To be done:
Retype everything in the listing, leaving each line exactly as it is.

— Begin —

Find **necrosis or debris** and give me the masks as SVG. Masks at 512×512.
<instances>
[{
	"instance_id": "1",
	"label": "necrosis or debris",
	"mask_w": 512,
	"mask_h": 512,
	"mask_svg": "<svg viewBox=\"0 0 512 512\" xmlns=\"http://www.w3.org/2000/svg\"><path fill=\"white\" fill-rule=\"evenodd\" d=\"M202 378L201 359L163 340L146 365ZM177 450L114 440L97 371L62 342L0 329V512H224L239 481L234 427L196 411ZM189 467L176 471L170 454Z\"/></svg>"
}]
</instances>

— End —

Task answer:
Find **necrosis or debris** and give me the masks as SVG. Masks at 512×512.
<instances>
[{
	"instance_id": "1",
	"label": "necrosis or debris",
	"mask_w": 512,
	"mask_h": 512,
	"mask_svg": "<svg viewBox=\"0 0 512 512\" xmlns=\"http://www.w3.org/2000/svg\"><path fill=\"white\" fill-rule=\"evenodd\" d=\"M202 378L201 359L163 340L146 365ZM177 450L114 440L97 371L62 342L0 329V512H224L239 481L234 427L196 411ZM189 467L176 471L170 454Z\"/></svg>"
}]
</instances>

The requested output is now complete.